Reproduce every line of the listing below verbatim, changing nothing.

'''

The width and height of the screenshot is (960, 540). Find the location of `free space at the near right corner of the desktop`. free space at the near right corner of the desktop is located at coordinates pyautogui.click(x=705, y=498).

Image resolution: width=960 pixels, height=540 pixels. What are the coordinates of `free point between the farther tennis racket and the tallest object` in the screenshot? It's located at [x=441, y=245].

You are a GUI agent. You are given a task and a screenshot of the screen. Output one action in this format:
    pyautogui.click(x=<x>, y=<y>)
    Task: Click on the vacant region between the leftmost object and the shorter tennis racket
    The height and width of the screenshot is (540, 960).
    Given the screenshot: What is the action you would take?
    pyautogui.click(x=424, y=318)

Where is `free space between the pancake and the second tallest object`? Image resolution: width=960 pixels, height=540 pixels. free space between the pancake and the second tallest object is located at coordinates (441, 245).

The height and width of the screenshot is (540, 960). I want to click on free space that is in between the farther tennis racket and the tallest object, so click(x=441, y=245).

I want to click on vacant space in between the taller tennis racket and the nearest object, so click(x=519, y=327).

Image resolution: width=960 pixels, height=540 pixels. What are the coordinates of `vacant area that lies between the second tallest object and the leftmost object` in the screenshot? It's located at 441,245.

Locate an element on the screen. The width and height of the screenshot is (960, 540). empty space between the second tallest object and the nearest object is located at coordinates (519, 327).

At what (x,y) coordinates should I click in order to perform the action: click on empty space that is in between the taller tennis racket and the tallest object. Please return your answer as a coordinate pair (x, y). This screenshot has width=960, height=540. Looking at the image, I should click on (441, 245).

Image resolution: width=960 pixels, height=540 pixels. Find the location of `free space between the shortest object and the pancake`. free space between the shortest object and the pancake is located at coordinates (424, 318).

'''

The reply:
The width and height of the screenshot is (960, 540). Find the location of `free space at the near right corner of the desktop`. free space at the near right corner of the desktop is located at coordinates pyautogui.click(x=705, y=498).

Image resolution: width=960 pixels, height=540 pixels. What are the coordinates of `free point between the farther tennis racket and the tallest object` in the screenshot? It's located at [x=441, y=245].

You are a GUI agent. You are given a task and a screenshot of the screen. Output one action in this format:
    pyautogui.click(x=<x>, y=<y>)
    Task: Click on the vacant region between the leftmost object and the shorter tennis racket
    The height and width of the screenshot is (540, 960).
    Given the screenshot: What is the action you would take?
    pyautogui.click(x=424, y=318)

Where is `free space between the pancake and the second tallest object`? Image resolution: width=960 pixels, height=540 pixels. free space between the pancake and the second tallest object is located at coordinates (441, 245).

The height and width of the screenshot is (540, 960). I want to click on free space that is in between the farther tennis racket and the tallest object, so click(x=441, y=245).

I want to click on vacant space in between the taller tennis racket and the nearest object, so click(x=519, y=327).

Image resolution: width=960 pixels, height=540 pixels. What are the coordinates of `vacant area that lies between the second tallest object and the leftmost object` in the screenshot? It's located at 441,245.

Locate an element on the screen. The width and height of the screenshot is (960, 540). empty space between the second tallest object and the nearest object is located at coordinates (519, 327).

At what (x,y) coordinates should I click in order to perform the action: click on empty space that is in between the taller tennis racket and the tallest object. Please return your answer as a coordinate pair (x, y). This screenshot has width=960, height=540. Looking at the image, I should click on (441, 245).

Image resolution: width=960 pixels, height=540 pixels. Find the location of `free space between the shortest object and the pancake`. free space between the shortest object and the pancake is located at coordinates (424, 318).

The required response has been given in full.